**TASK DIRECTIONS**
Below are records; transcribe only the line with "white 1x2 brick" and those after it, through the last line, without any change.

^^^^^^^^

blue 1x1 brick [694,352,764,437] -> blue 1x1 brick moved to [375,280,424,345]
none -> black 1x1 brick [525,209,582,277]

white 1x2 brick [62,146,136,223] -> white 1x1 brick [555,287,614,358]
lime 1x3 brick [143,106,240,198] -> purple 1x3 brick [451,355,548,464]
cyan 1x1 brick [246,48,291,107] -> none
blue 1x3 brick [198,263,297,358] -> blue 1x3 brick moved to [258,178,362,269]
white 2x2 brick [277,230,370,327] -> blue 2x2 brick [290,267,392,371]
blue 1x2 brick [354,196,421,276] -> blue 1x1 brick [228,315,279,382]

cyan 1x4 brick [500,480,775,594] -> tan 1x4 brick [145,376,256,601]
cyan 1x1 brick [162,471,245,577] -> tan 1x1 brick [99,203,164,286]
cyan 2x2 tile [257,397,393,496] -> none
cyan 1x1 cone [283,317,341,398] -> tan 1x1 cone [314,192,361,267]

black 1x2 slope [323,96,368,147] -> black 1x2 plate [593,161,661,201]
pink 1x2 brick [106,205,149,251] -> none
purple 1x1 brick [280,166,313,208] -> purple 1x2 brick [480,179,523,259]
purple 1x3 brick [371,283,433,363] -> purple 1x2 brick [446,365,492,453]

^^^^^^^^

**OUTPUT BELOW**
white 1x2 brick [62,146,136,223] -> white 1x1 brick [555,287,614,358]
lime 1x3 brick [143,106,240,198] -> purple 1x3 brick [451,355,548,464]
cyan 1x1 brick [246,48,291,107] -> none
blue 1x3 brick [198,263,297,358] -> blue 1x3 brick moved to [258,178,362,269]
white 2x2 brick [277,230,370,327] -> blue 2x2 brick [290,267,392,371]
blue 1x2 brick [354,196,421,276] -> blue 1x1 brick [228,315,279,382]

cyan 1x4 brick [500,480,775,594] -> tan 1x4 brick [145,376,256,601]
cyan 1x1 brick [162,471,245,577] -> tan 1x1 brick [99,203,164,286]
cyan 2x2 tile [257,397,393,496] -> none
cyan 1x1 cone [283,317,341,398] -> tan 1x1 cone [314,192,361,267]

black 1x2 slope [323,96,368,147] -> black 1x2 plate [593,161,661,201]
pink 1x2 brick [106,205,149,251] -> none
purple 1x1 brick [280,166,313,208] -> purple 1x2 brick [480,179,523,259]
purple 1x3 brick [371,283,433,363] -> purple 1x2 brick [446,365,492,453]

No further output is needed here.